[Opening Dataset section]
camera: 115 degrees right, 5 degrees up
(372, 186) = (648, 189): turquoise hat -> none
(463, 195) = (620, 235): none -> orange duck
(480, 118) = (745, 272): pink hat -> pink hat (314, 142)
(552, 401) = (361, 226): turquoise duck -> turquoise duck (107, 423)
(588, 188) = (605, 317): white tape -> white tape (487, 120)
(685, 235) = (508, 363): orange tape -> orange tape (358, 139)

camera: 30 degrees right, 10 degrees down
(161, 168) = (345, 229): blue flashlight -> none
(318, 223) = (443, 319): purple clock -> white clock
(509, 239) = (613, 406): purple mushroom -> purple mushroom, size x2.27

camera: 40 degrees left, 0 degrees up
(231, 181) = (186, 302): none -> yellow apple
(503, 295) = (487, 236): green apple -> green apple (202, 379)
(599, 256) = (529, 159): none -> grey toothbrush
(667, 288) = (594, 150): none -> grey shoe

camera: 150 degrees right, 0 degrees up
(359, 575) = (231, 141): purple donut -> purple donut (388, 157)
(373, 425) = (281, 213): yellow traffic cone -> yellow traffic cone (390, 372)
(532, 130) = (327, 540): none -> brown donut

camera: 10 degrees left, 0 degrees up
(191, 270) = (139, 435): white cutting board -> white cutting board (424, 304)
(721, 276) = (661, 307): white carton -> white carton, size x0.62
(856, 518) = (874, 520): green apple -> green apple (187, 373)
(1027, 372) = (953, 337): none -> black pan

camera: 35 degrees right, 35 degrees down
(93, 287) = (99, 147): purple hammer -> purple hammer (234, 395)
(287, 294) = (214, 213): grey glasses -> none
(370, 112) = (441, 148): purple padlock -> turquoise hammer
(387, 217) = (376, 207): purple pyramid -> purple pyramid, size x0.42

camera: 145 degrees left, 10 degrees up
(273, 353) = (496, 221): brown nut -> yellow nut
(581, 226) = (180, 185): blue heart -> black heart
[Closing Dataset section]
Among the entries above, copy exactly only the lines starting with the one containing "(552, 401) = (361, 226): turquoise" and going through the one containing "(318, 223) = (443, 319): purple", both ends included.

(552, 401) = (361, 226): turquoise duck -> turquoise duck (107, 423)
(588, 188) = (605, 317): white tape -> white tape (487, 120)
(685, 235) = (508, 363): orange tape -> orange tape (358, 139)

camera: 30 degrees right, 10 degrees down
(161, 168) = (345, 229): blue flashlight -> none
(318, 223) = (443, 319): purple clock -> white clock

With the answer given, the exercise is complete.